◆ Assignment
From the first entry to the last, repeat the listing exactly.

Data supplied section start

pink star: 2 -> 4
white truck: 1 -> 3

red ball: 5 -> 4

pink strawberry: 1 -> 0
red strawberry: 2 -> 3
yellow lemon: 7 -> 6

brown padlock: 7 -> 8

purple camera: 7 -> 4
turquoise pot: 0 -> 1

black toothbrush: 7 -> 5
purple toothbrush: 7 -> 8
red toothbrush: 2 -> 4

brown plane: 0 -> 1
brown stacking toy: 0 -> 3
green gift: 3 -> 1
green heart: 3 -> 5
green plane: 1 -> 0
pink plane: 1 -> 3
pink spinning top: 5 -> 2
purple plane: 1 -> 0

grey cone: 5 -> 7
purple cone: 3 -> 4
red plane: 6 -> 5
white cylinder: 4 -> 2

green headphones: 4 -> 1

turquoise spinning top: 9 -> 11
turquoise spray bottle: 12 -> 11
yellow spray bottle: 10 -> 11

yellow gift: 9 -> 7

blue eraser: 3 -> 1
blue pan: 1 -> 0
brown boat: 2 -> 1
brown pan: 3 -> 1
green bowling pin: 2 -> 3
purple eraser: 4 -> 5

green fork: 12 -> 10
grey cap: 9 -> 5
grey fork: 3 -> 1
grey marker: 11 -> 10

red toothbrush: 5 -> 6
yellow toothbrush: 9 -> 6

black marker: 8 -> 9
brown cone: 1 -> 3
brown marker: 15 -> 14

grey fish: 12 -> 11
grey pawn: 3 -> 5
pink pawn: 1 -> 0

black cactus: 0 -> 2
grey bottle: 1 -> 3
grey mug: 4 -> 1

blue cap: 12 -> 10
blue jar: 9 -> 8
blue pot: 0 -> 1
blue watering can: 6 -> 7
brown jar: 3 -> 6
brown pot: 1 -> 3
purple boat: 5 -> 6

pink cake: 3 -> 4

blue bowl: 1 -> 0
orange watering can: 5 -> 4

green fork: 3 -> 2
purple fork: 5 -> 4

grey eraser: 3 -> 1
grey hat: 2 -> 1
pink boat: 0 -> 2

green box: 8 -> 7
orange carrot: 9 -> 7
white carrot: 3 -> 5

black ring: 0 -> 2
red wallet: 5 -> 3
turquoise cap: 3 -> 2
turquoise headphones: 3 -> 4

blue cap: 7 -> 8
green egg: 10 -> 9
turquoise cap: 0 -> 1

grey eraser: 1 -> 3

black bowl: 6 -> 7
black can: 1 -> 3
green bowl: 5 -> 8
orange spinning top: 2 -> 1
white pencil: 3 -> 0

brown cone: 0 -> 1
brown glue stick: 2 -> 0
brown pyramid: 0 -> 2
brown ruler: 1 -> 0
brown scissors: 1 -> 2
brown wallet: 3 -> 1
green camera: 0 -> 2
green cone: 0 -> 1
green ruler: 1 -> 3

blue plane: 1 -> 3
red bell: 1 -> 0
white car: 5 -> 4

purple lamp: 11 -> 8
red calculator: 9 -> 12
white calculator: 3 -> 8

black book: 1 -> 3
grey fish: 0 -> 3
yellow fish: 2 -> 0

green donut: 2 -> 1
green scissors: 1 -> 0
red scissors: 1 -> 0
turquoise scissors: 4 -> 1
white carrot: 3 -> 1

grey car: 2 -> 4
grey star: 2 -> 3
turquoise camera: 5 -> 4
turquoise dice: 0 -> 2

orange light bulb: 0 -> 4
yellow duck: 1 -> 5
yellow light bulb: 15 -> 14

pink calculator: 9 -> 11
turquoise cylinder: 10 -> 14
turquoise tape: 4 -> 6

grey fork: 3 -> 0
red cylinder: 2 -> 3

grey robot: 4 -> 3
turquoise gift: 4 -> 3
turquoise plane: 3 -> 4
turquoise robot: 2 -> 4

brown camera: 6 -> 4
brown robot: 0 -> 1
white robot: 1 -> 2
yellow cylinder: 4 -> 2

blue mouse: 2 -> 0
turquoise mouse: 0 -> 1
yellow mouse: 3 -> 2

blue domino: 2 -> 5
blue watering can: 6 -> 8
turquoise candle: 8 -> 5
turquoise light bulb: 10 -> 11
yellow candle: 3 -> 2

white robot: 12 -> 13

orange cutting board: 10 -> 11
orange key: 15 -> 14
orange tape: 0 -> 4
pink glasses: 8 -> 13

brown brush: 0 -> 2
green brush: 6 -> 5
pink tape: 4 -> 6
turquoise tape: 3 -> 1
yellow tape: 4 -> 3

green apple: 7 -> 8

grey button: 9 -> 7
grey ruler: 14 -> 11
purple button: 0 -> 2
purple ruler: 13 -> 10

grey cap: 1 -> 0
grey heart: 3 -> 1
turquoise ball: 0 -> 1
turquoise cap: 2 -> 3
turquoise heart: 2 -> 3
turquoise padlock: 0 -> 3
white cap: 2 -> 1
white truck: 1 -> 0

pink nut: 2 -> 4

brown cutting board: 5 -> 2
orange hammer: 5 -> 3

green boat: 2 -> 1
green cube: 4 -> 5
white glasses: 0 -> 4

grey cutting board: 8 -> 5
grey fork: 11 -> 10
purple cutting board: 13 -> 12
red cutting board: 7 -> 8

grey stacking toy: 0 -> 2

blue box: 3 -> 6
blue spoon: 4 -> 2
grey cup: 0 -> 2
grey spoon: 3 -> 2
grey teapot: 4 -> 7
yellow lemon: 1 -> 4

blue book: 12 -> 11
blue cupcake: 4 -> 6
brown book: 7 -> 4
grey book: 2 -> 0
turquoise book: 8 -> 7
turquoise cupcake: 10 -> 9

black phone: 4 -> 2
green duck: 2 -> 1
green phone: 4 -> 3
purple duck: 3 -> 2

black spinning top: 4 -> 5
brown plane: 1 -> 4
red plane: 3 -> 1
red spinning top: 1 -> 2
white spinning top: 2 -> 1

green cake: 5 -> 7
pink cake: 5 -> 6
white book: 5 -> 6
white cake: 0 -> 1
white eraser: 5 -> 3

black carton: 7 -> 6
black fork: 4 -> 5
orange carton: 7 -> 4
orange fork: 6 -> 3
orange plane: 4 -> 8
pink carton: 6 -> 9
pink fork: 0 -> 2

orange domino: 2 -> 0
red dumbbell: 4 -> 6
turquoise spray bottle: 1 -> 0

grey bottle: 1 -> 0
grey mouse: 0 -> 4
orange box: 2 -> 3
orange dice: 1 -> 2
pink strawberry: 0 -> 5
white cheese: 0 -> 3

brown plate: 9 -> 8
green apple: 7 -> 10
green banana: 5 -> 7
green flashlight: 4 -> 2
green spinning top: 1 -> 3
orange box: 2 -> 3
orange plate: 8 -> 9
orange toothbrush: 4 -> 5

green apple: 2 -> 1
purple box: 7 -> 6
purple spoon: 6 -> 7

Data supplied section end

◆ Solved problem
pink star: 2 -> 4
white truck: 1 -> 3

red ball: 5 -> 4

pink strawberry: 1 -> 0
red strawberry: 2 -> 3
yellow lemon: 7 -> 6

brown padlock: 7 -> 8

purple camera: 7 -> 4
turquoise pot: 0 -> 1

black toothbrush: 7 -> 5
purple toothbrush: 7 -> 8
red toothbrush: 2 -> 4

brown plane: 0 -> 1
brown stacking toy: 0 -> 3
green gift: 3 -> 1
green heart: 3 -> 5
green plane: 1 -> 0
pink plane: 1 -> 3
pink spinning top: 5 -> 2
purple plane: 1 -> 0

grey cone: 5 -> 7
purple cone: 3 -> 4
red plane: 6 -> 5
white cylinder: 4 -> 2

green headphones: 4 -> 1

turquoise spinning top: 9 -> 11
turquoise spray bottle: 12 -> 11
yellow spray bottle: 10 -> 11

yellow gift: 9 -> 7

blue eraser: 3 -> 1
blue pan: 1 -> 0
brown boat: 2 -> 1
brown pan: 3 -> 1
green bowling pin: 2 -> 3
purple eraser: 4 -> 5

green fork: 12 -> 10
grey cap: 9 -> 5
grey fork: 3 -> 1
grey marker: 11 -> 10

red toothbrush: 5 -> 6
yellow toothbrush: 9 -> 6

black marker: 8 -> 9
brown cone: 1 -> 3
brown marker: 15 -> 14

grey fish: 12 -> 11
grey pawn: 3 -> 5
pink pawn: 1 -> 0

black cactus: 0 -> 2
grey bottle: 1 -> 3
grey mug: 4 -> 1

blue cap: 12 -> 10
blue jar: 9 -> 8
blue pot: 0 -> 1
blue watering can: 6 -> 7
brown jar: 3 -> 6
brown pot: 1 -> 3
purple boat: 5 -> 6

pink cake: 3 -> 4

blue bowl: 1 -> 0
orange watering can: 5 -> 4

green fork: 3 -> 2
purple fork: 5 -> 4

grey eraser: 3 -> 1
grey hat: 2 -> 1
pink boat: 0 -> 2

green box: 8 -> 7
orange carrot: 9 -> 7
white carrot: 3 -> 5

black ring: 0 -> 2
red wallet: 5 -> 3
turquoise cap: 3 -> 2
turquoise headphones: 3 -> 4

blue cap: 7 -> 8
green egg: 10 -> 9
turquoise cap: 0 -> 1

grey eraser: 1 -> 3

black bowl: 6 -> 7
black can: 1 -> 3
green bowl: 5 -> 8
orange spinning top: 2 -> 1
white pencil: 3 -> 0

brown cone: 0 -> 1
brown glue stick: 2 -> 0
brown pyramid: 0 -> 2
brown ruler: 1 -> 0
brown scissors: 1 -> 2
brown wallet: 3 -> 1
green camera: 0 -> 2
green cone: 0 -> 1
green ruler: 1 -> 3

blue plane: 1 -> 3
red bell: 1 -> 0
white car: 5 -> 4

purple lamp: 11 -> 8
red calculator: 9 -> 12
white calculator: 3 -> 8

black book: 1 -> 3
grey fish: 0 -> 3
yellow fish: 2 -> 0

green donut: 2 -> 1
green scissors: 1 -> 0
red scissors: 1 -> 0
turquoise scissors: 4 -> 1
white carrot: 3 -> 1

grey car: 2 -> 4
grey star: 2 -> 3
turquoise camera: 5 -> 4
turquoise dice: 0 -> 2

orange light bulb: 0 -> 4
yellow duck: 1 -> 5
yellow light bulb: 15 -> 14

pink calculator: 9 -> 11
turquoise cylinder: 10 -> 14
turquoise tape: 4 -> 6

grey fork: 3 -> 0
red cylinder: 2 -> 3

grey robot: 4 -> 3
turquoise gift: 4 -> 3
turquoise plane: 3 -> 4
turquoise robot: 2 -> 4

brown camera: 6 -> 4
brown robot: 0 -> 1
white robot: 1 -> 2
yellow cylinder: 4 -> 2

blue mouse: 2 -> 0
turquoise mouse: 0 -> 1
yellow mouse: 3 -> 2

blue domino: 2 -> 5
blue watering can: 6 -> 8
turquoise candle: 8 -> 5
turquoise light bulb: 10 -> 11
yellow candle: 3 -> 2

white robot: 12 -> 13

orange cutting board: 10 -> 11
orange key: 15 -> 14
orange tape: 0 -> 4
pink glasses: 8 -> 13

brown brush: 0 -> 2
green brush: 6 -> 5
pink tape: 4 -> 6
turquoise tape: 3 -> 1
yellow tape: 4 -> 3

green apple: 7 -> 8

grey button: 9 -> 7
grey ruler: 14 -> 11
purple button: 0 -> 2
purple ruler: 13 -> 10

grey cap: 1 -> 0
grey heart: 3 -> 1
turquoise ball: 0 -> 1
turquoise cap: 2 -> 3
turquoise heart: 2 -> 3
turquoise padlock: 0 -> 3
white cap: 2 -> 1
white truck: 1 -> 0

pink nut: 2 -> 4

brown cutting board: 5 -> 2
orange hammer: 5 -> 3

green boat: 2 -> 1
green cube: 4 -> 5
white glasses: 0 -> 4

grey cutting board: 8 -> 5
grey fork: 11 -> 10
purple cutting board: 13 -> 12
red cutting board: 7 -> 8

grey stacking toy: 0 -> 2

blue box: 3 -> 6
blue spoon: 4 -> 2
grey cup: 0 -> 2
grey spoon: 3 -> 2
grey teapot: 4 -> 7
yellow lemon: 1 -> 4

blue book: 12 -> 11
blue cupcake: 4 -> 6
brown book: 7 -> 4
grey book: 2 -> 0
turquoise book: 8 -> 7
turquoise cupcake: 10 -> 9

black phone: 4 -> 2
green duck: 2 -> 1
green phone: 4 -> 3
purple duck: 3 -> 2

black spinning top: 4 -> 5
brown plane: 1 -> 4
red plane: 3 -> 1
red spinning top: 1 -> 2
white spinning top: 2 -> 1

green cake: 5 -> 7
pink cake: 5 -> 6
white book: 5 -> 6
white cake: 0 -> 1
white eraser: 5 -> 3

black carton: 7 -> 6
black fork: 4 -> 5
orange carton: 7 -> 4
orange fork: 6 -> 3
orange plane: 4 -> 8
pink carton: 6 -> 9
pink fork: 0 -> 2

orange domino: 2 -> 0
red dumbbell: 4 -> 6
turquoise spray bottle: 1 -> 0

grey bottle: 1 -> 0
grey mouse: 0 -> 4
orange box: 2 -> 3
orange dice: 1 -> 2
pink strawberry: 0 -> 5
white cheese: 0 -> 3

brown plate: 9 -> 8
green apple: 7 -> 10
green banana: 5 -> 7
green flashlight: 4 -> 2
green spinning top: 1 -> 3
orange box: 2 -> 3
orange plate: 8 -> 9
orange toothbrush: 4 -> 5

green apple: 2 -> 1
purple box: 7 -> 6
purple spoon: 6 -> 7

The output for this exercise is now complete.